What you need to do:
Every line of the listing below should be written out exactly, minus its images.

Dataset content:
....

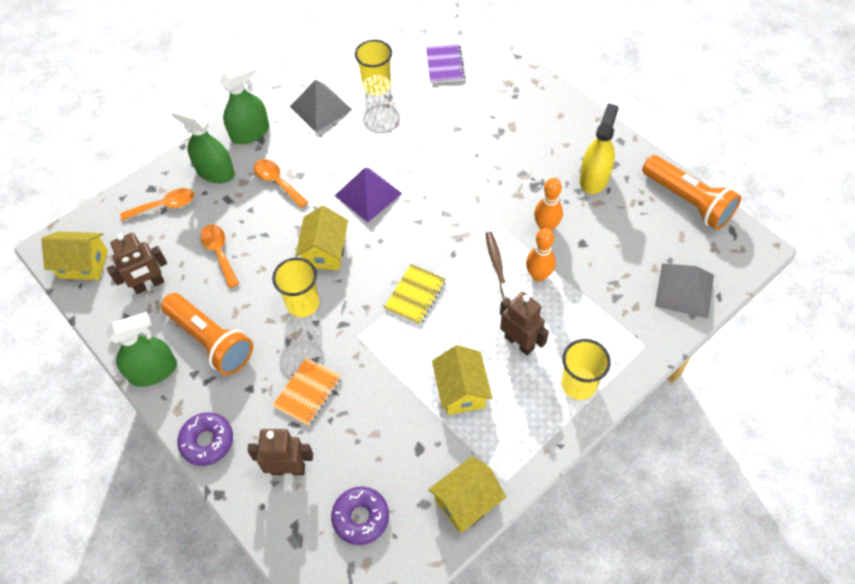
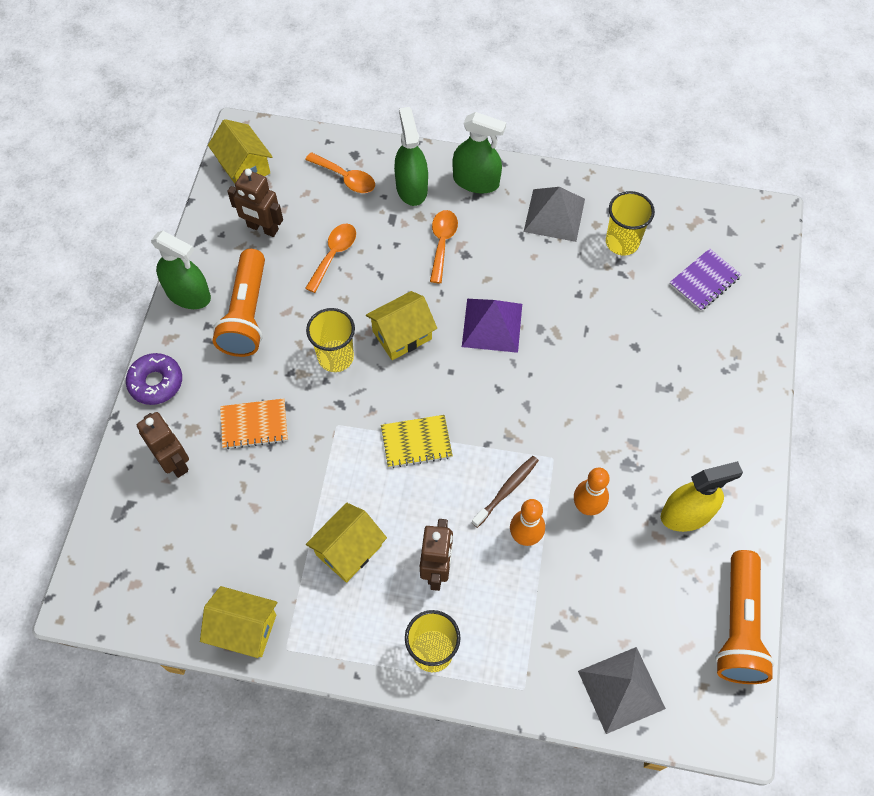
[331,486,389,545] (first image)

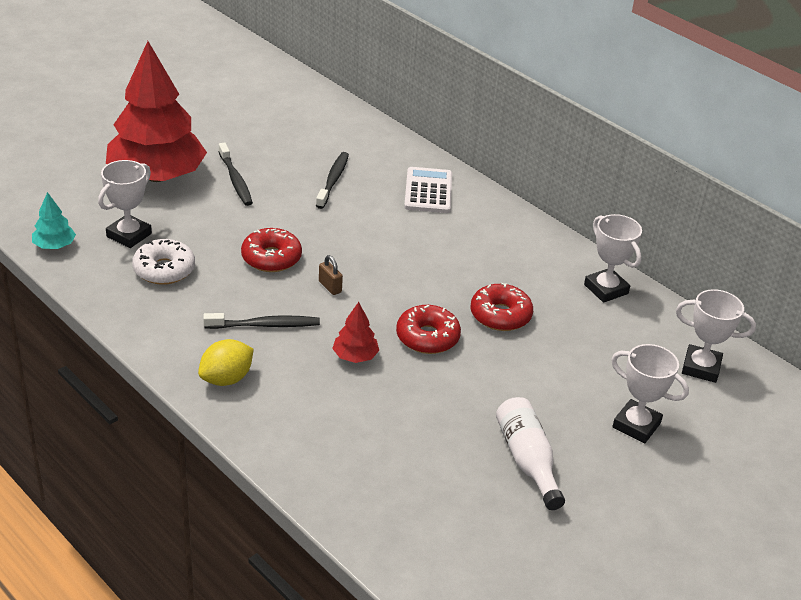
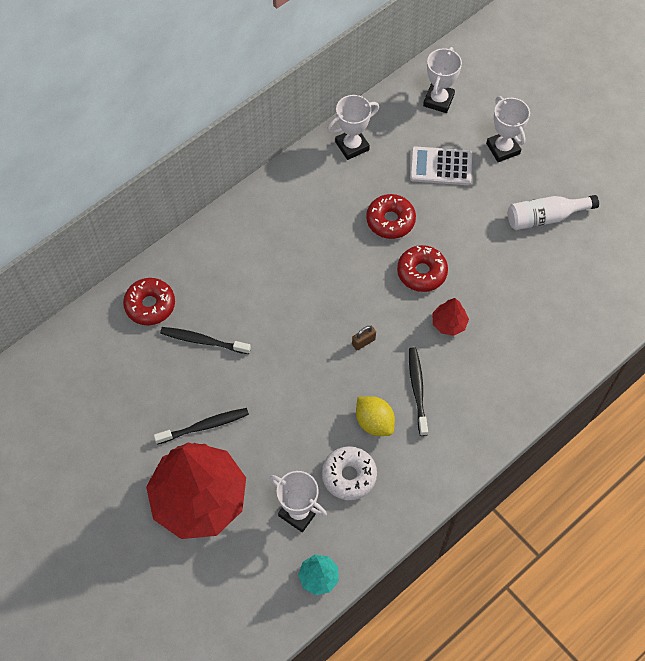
[356,396,395,436]
[123,278,175,325]
[410,146,472,185]
[486,96,530,162]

....

Response to the exercise:
[331,486,389,545] (first image)

[356,396,395,436]
[123,278,175,325]
[410,146,472,185]
[486,96,530,162]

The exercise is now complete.